Task to complete - Reproduce the listing below exactly, except for its pictures.
[Data for review]
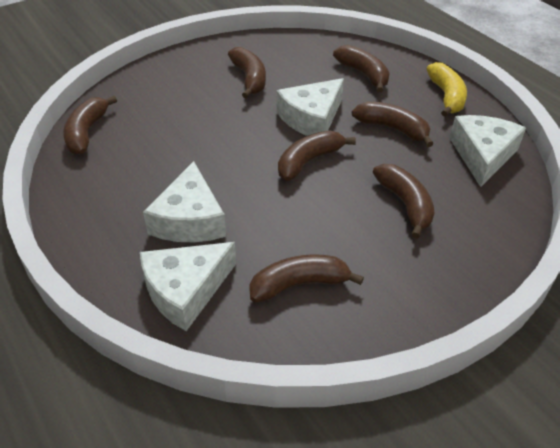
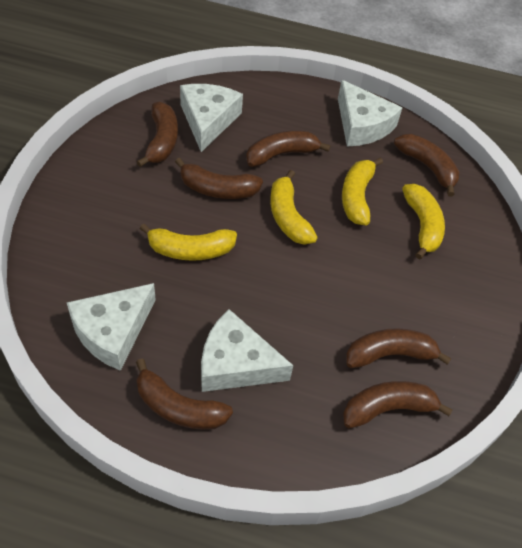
yellow banana: 1 -> 4

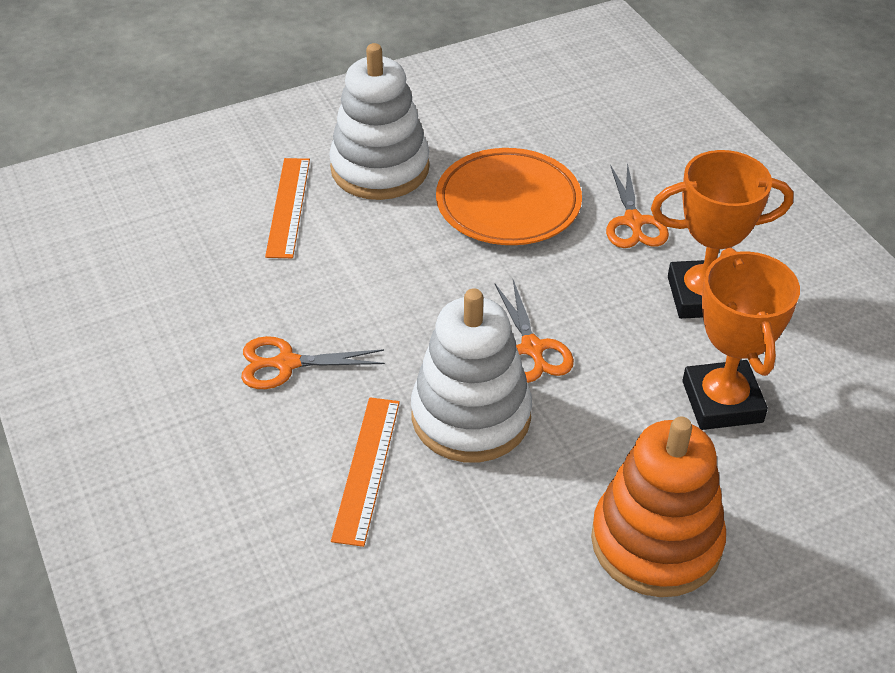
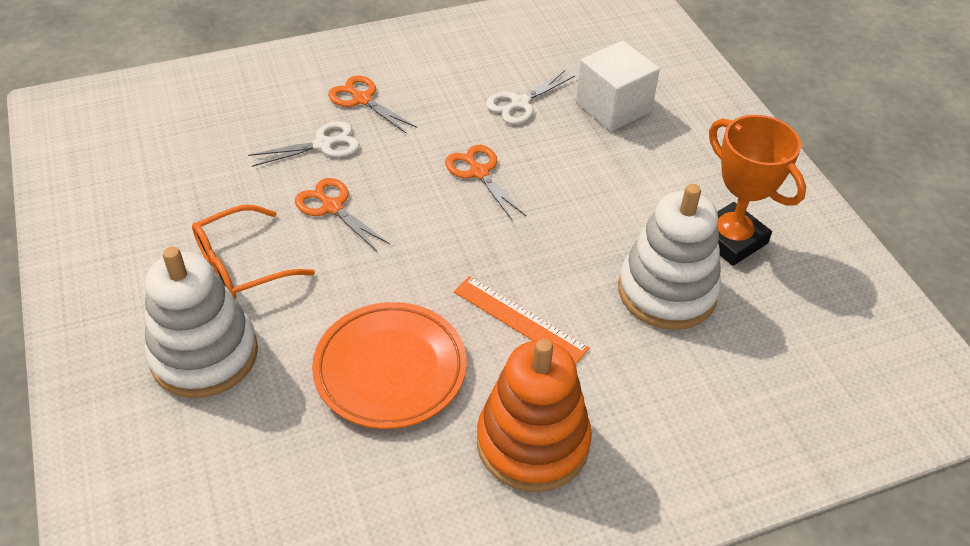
orange glasses: 0 -> 1
orange ruler: 2 -> 1
orange trophy: 2 -> 1
white cube: 0 -> 1
white scissors: 0 -> 2

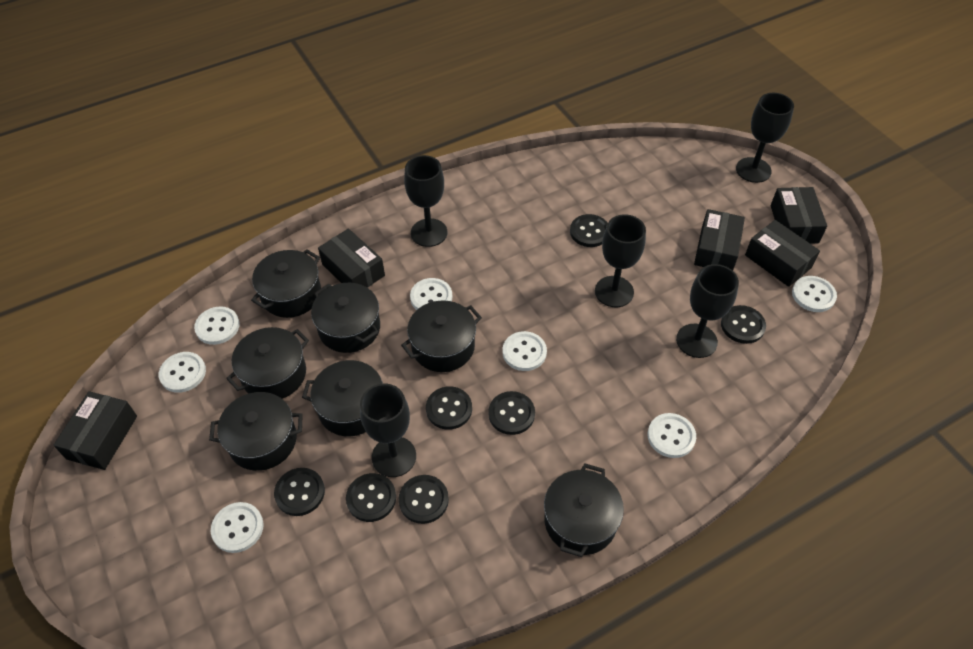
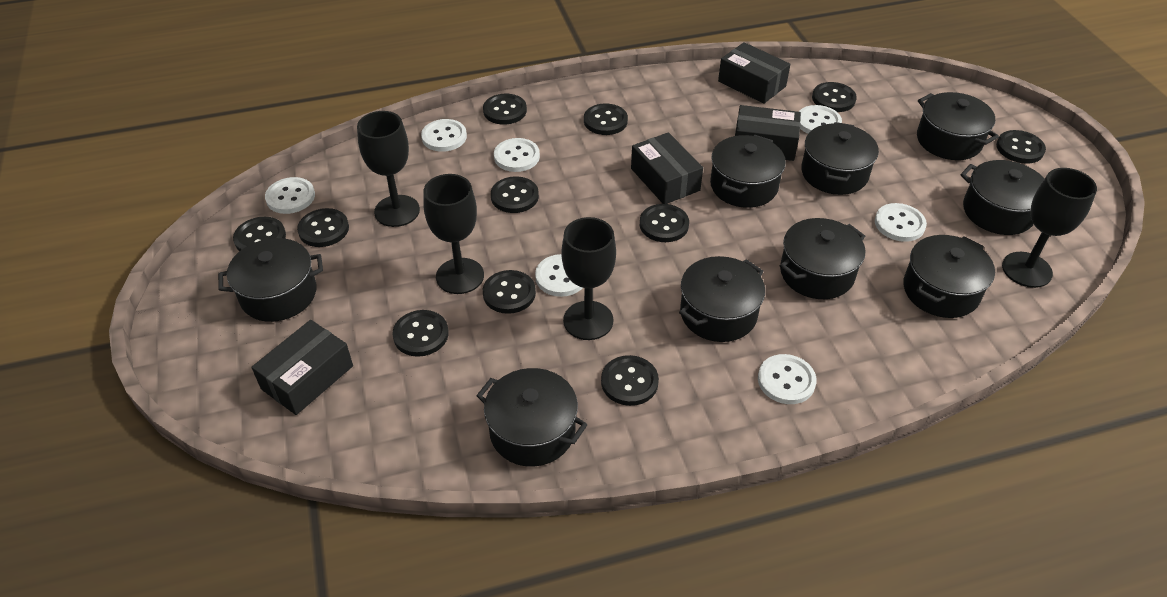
black box: 5 -> 4
black button: 7 -> 11
black goblet: 5 -> 4
black pot: 7 -> 9

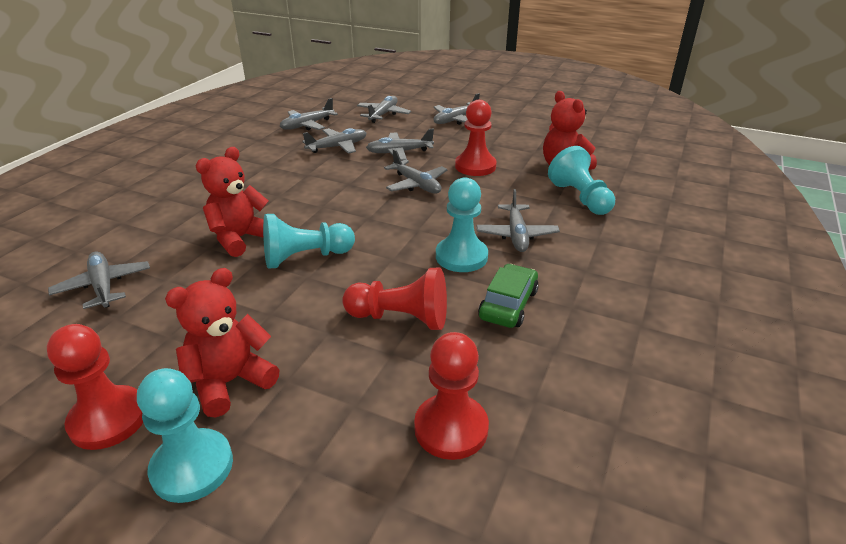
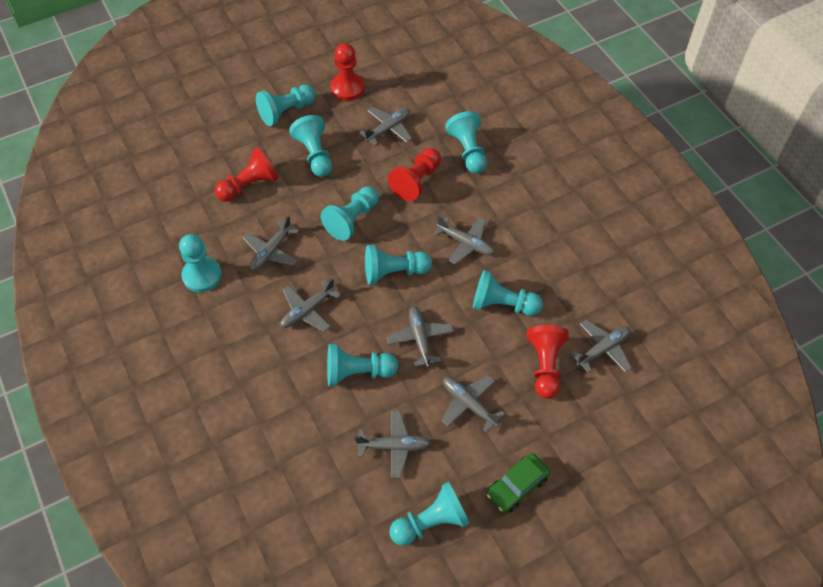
red teddy bear: 3 -> 0
turquoise pawn: 4 -> 9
[/Data for review]
Output of the exercise -
yellow banana: 1 -> 4

orange glasses: 0 -> 1
orange ruler: 2 -> 1
orange trophy: 2 -> 1
white cube: 0 -> 1
white scissors: 0 -> 2

black box: 5 -> 4
black button: 7 -> 11
black goblet: 5 -> 4
black pot: 7 -> 9

red teddy bear: 3 -> 0
turquoise pawn: 4 -> 9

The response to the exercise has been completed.